§ Exercise details
Wherever the line with "yellow rectangle: (608, 298)" sits in the listing below, transcribe from it up to and including the line with "orange square: (318, 760)", exactly, and leave the remaining lines out.

§ The records
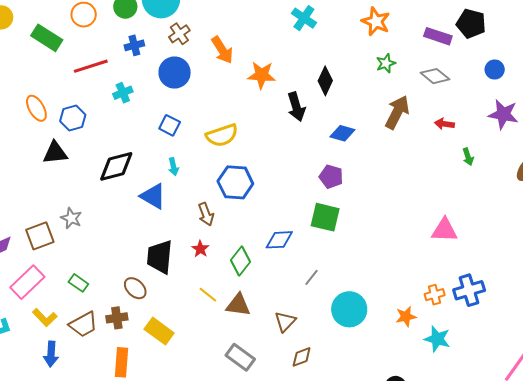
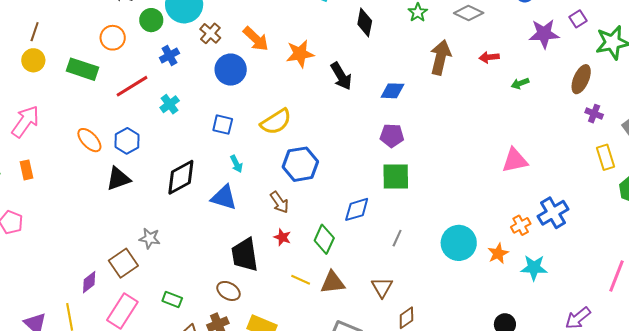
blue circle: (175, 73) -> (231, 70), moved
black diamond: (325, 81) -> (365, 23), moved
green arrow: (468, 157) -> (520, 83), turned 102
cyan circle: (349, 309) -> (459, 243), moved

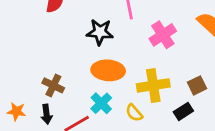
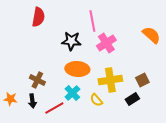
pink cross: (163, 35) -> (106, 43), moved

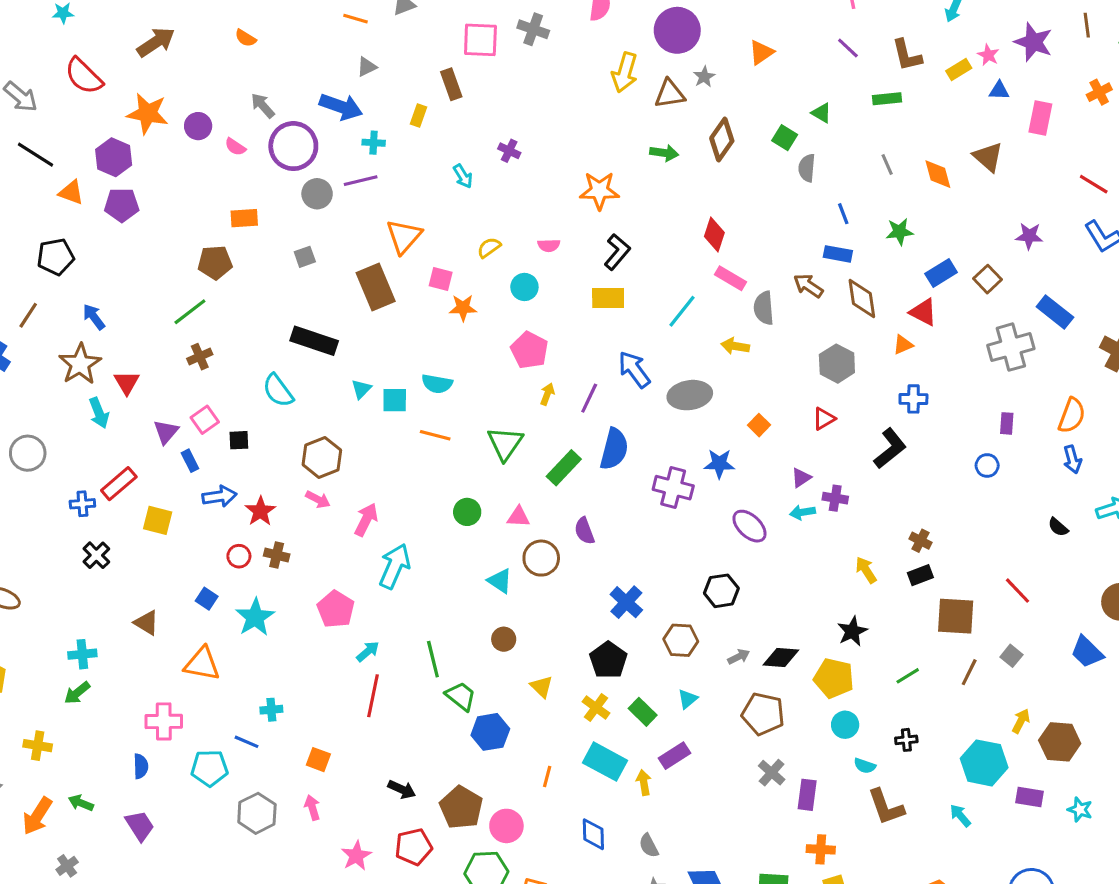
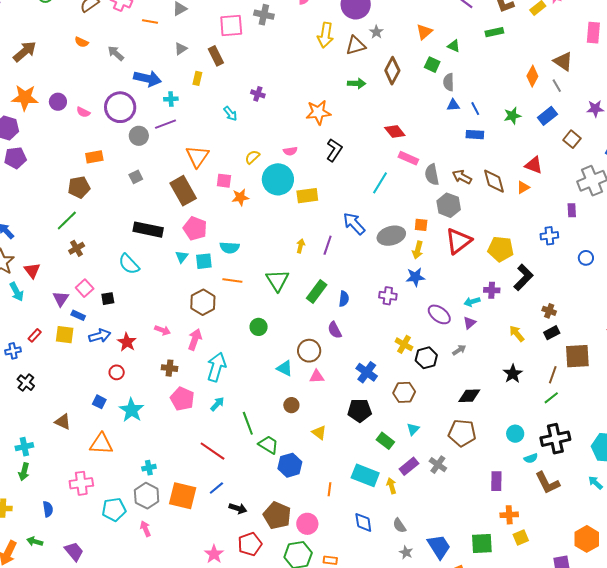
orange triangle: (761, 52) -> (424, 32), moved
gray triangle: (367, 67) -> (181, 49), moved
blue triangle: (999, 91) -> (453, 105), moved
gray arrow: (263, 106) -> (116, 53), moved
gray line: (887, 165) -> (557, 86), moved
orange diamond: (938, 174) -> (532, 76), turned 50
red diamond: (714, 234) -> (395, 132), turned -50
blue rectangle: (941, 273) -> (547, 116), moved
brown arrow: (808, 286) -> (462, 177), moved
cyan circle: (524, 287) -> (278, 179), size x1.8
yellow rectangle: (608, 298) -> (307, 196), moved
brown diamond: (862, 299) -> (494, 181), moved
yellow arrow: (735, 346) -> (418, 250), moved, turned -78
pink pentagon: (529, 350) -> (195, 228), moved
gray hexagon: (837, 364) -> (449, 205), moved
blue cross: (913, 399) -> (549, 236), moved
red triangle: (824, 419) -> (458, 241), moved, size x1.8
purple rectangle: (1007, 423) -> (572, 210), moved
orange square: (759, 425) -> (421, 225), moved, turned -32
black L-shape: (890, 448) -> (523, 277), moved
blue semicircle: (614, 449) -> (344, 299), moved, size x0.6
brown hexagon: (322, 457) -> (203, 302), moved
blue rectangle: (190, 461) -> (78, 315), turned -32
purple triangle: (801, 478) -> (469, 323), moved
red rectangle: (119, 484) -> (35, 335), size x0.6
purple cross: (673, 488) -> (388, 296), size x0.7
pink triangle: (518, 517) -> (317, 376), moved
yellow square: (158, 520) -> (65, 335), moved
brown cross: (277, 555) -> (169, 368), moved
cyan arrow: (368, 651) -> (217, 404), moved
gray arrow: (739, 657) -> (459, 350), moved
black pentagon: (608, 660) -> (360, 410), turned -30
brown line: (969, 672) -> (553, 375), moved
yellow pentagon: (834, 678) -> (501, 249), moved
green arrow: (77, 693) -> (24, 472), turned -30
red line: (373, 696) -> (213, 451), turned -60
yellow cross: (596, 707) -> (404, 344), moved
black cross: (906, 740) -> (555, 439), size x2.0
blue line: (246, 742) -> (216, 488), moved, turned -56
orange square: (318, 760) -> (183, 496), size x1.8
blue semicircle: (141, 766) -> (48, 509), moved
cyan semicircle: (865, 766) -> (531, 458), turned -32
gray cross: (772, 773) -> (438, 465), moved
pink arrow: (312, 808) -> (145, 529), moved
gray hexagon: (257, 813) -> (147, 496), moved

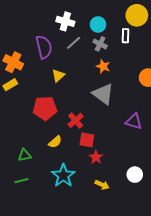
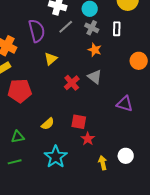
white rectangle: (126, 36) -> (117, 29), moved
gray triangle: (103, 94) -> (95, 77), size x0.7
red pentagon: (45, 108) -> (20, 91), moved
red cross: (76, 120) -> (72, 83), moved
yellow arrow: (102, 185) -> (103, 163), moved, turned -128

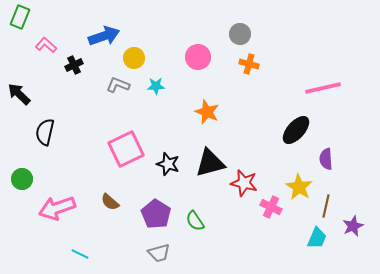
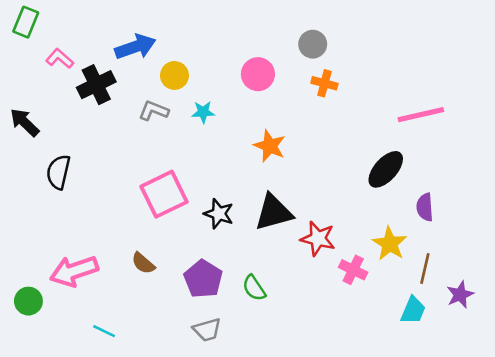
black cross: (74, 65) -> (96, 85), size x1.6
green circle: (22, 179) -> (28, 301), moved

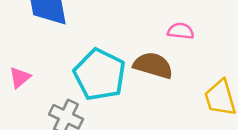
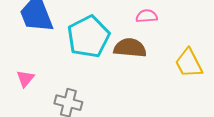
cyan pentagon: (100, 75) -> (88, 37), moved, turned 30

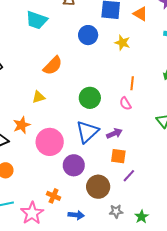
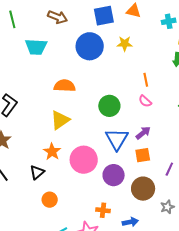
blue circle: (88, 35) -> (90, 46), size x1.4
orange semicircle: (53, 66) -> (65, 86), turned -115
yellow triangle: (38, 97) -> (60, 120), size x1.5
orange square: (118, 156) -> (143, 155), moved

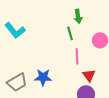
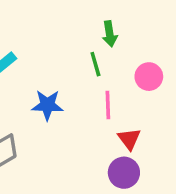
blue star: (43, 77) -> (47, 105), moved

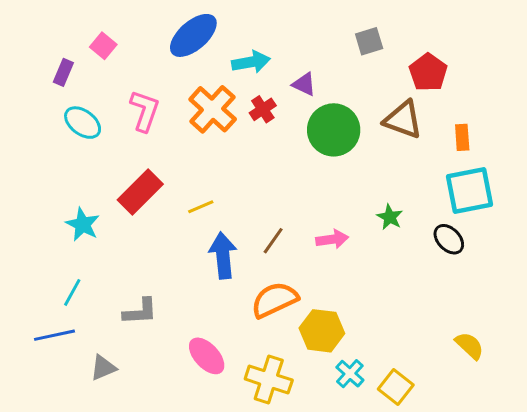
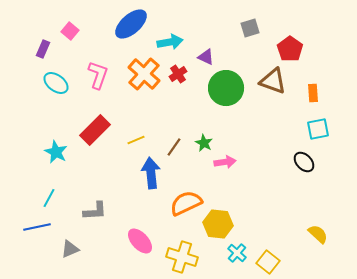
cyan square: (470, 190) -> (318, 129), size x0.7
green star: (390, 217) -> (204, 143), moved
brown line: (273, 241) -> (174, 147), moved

§ Answer to this exercise
yellow rectangle: (608, 298) -> (307, 196), moved
brown diamond: (862, 299) -> (494, 181), moved
yellow arrow: (735, 346) -> (418, 250), moved, turned -78
pink pentagon: (529, 350) -> (195, 228), moved
gray hexagon: (837, 364) -> (449, 205), moved
blue cross: (913, 399) -> (549, 236), moved
red triangle: (824, 419) -> (458, 241), moved, size x1.8
purple rectangle: (1007, 423) -> (572, 210), moved
orange square: (759, 425) -> (421, 225), moved, turned -32
black L-shape: (890, 448) -> (523, 277), moved
blue semicircle: (614, 449) -> (344, 299), moved, size x0.6
brown hexagon: (322, 457) -> (203, 302), moved
blue rectangle: (190, 461) -> (78, 315), turned -32
purple triangle: (801, 478) -> (469, 323), moved
red rectangle: (119, 484) -> (35, 335), size x0.6
purple cross: (673, 488) -> (388, 296), size x0.7
pink triangle: (518, 517) -> (317, 376), moved
yellow square: (158, 520) -> (65, 335), moved
brown cross: (277, 555) -> (169, 368), moved
cyan arrow: (368, 651) -> (217, 404), moved
gray arrow: (739, 657) -> (459, 350), moved
black pentagon: (608, 660) -> (360, 410), turned -30
brown line: (969, 672) -> (553, 375), moved
yellow pentagon: (834, 678) -> (501, 249), moved
green arrow: (77, 693) -> (24, 472), turned -30
red line: (373, 696) -> (213, 451), turned -60
yellow cross: (596, 707) -> (404, 344), moved
black cross: (906, 740) -> (555, 439), size x2.0
blue line: (246, 742) -> (216, 488), moved, turned -56
orange square: (318, 760) -> (183, 496), size x1.8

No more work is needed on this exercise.